* **Aim of the exercise**: The reply should contain every line of the data, repeated exactly, and no pictures.

* **Entries supplied**:
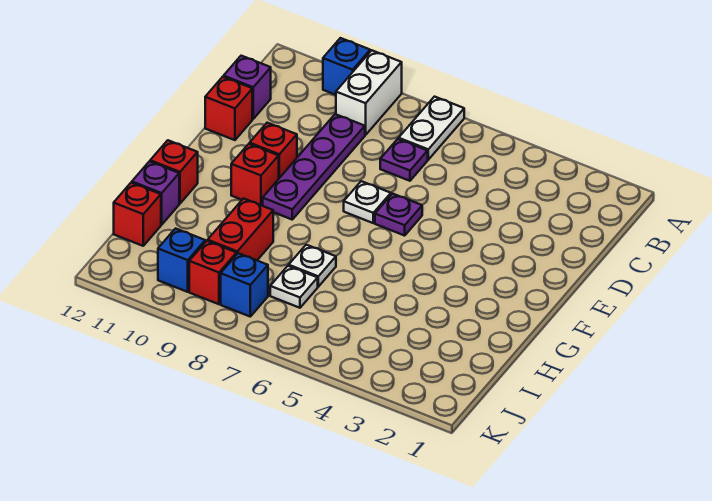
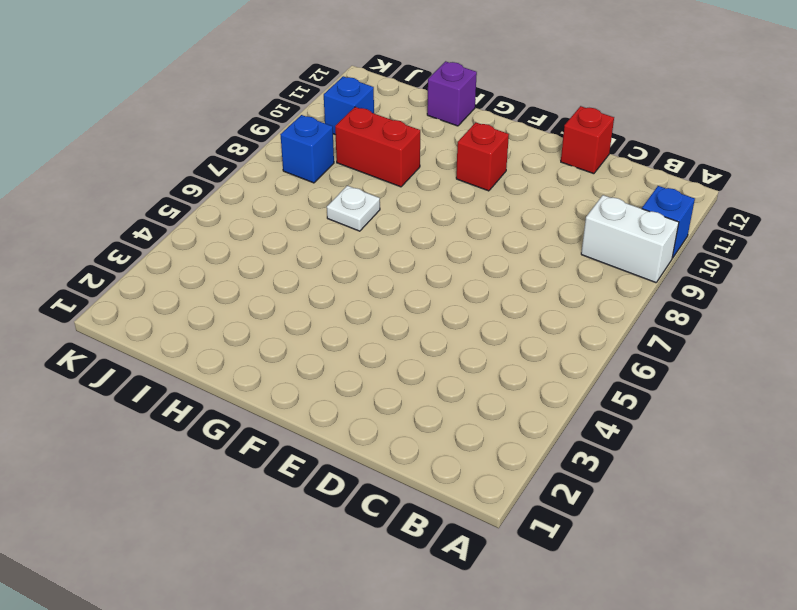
none -> white plate A7:B7 level 1
none -> purple plate C7 level 1
none -> purple plate C9:F9 level 1

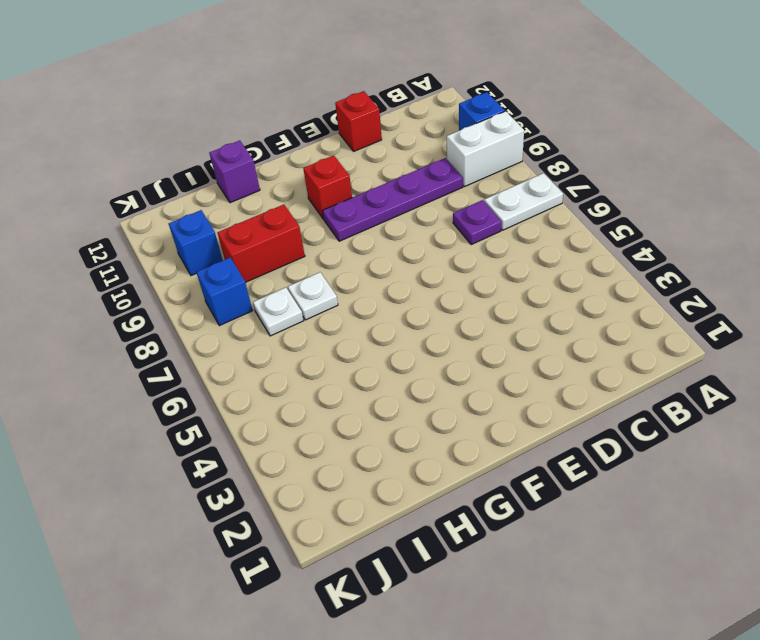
none -> purple brick C12 level 1
none -> purple plate E6 level 1
none -> white plate E7 level 1

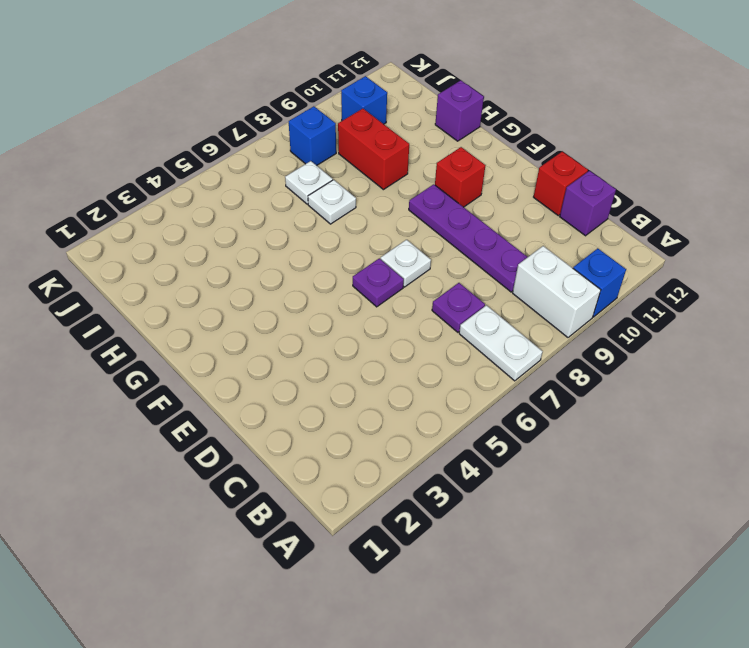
none -> red brick E10 level 1
none -> red brick G12 level 1
none -> red brick I12 level 1

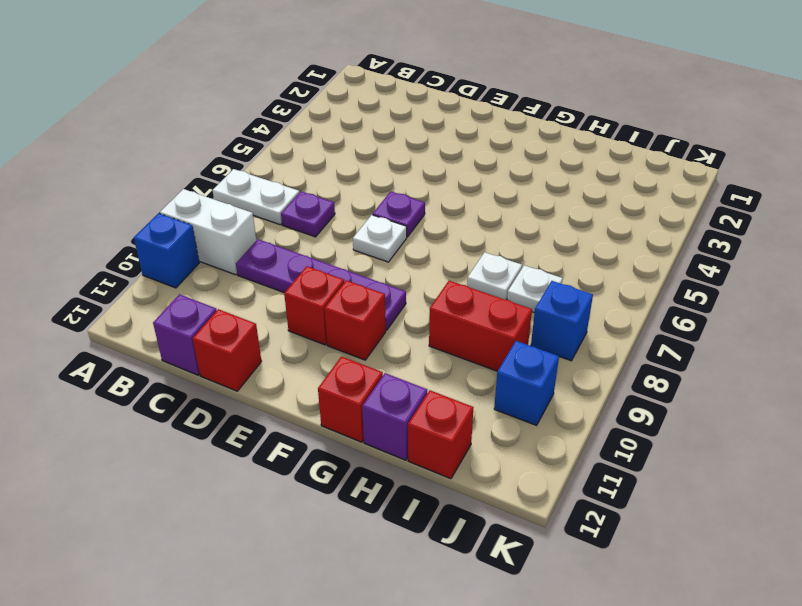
none -> red brick J9 level 1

* **Problem solution**:
none -> white plate A7:B7 level 1
none -> purple plate C7 level 1
none -> purple plate C9:F9 level 1

none -> purple brick C12 level 1
none -> purple plate E6 level 1
none -> white plate E7 level 1

none -> red brick E10 level 1
none -> red brick G12 level 1
none -> red brick I12 level 1

none -> red brick J9 level 1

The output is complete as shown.